**What you are asked to do:**
Look through the records below for the line with "Someone put down" and the line with "The camera went 45", then return those lines and all lines between, exactly.

----- Given data

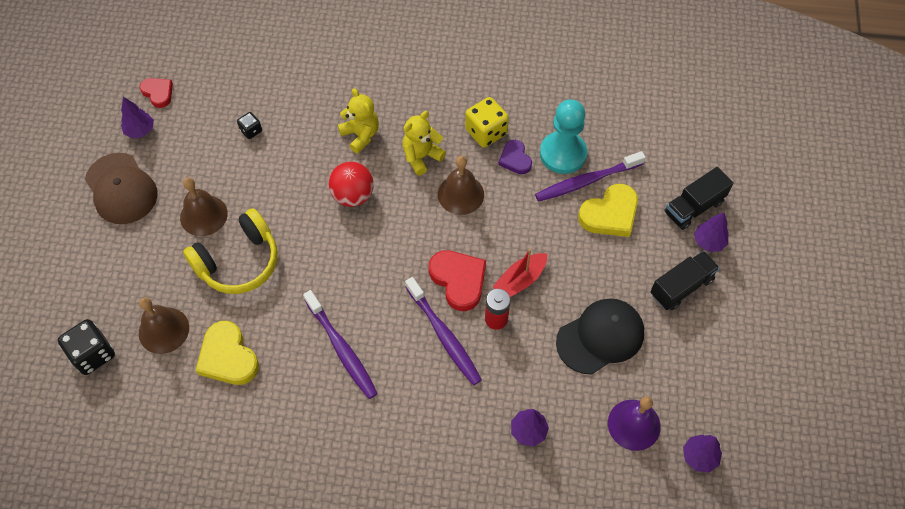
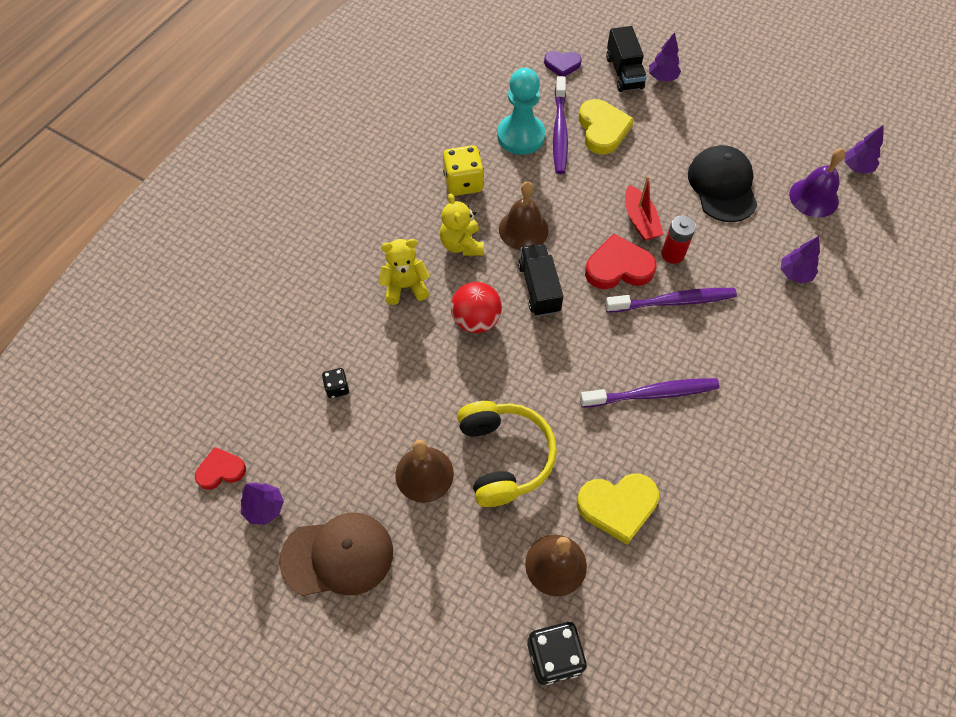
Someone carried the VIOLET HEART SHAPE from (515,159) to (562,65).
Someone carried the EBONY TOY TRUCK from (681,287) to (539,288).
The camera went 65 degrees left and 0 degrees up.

----------
----- Given data

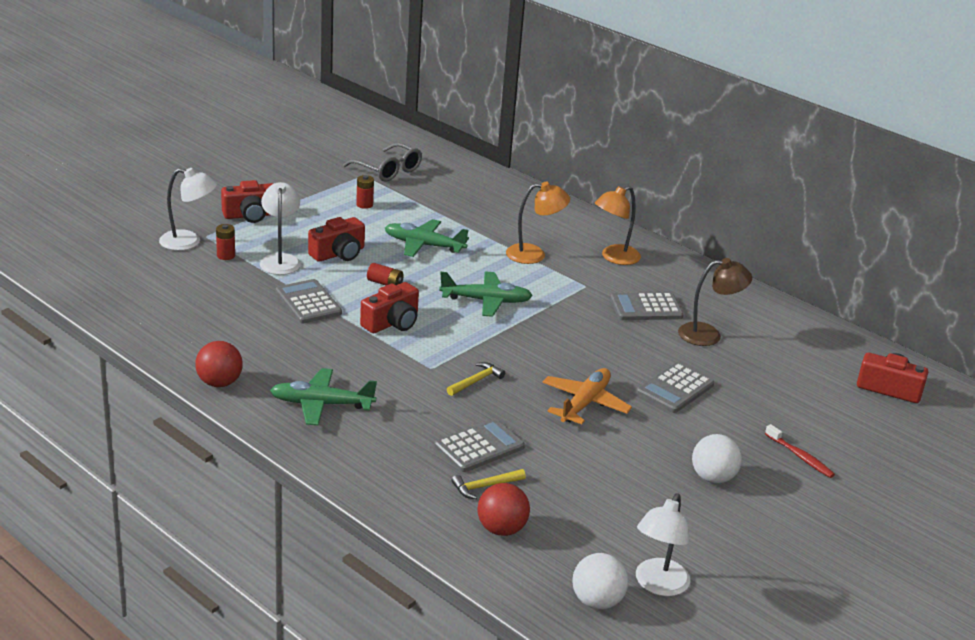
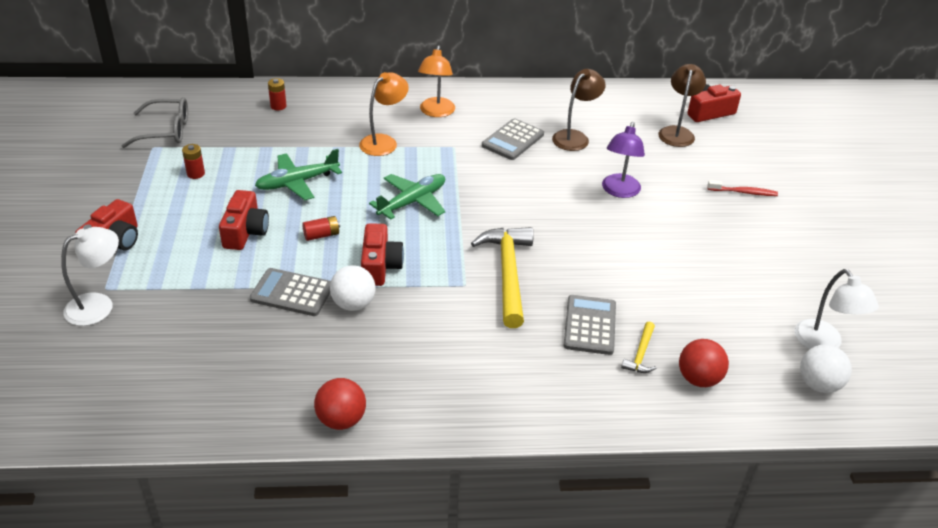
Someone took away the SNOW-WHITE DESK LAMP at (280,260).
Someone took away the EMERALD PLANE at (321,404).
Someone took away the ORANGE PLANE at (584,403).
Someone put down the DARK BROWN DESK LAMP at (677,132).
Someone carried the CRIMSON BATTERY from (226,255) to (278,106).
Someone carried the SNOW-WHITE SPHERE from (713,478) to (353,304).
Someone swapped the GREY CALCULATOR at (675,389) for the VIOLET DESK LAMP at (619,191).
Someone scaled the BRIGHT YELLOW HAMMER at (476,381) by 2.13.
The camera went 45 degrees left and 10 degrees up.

----------

**Your solution:**
Someone put down the DARK BROWN DESK LAMP at (677,132).
Someone carried the CRIMSON BATTERY from (226,255) to (278,106).
Someone carried the SNOW-WHITE SPHERE from (713,478) to (353,304).
Someone swapped the GREY CALCULATOR at (675,389) for the VIOLET DESK LAMP at (619,191).
Someone scaled the BRIGHT YELLOW HAMMER at (476,381) by 2.13.
The camera went 45 degrees left and 10 degrees up.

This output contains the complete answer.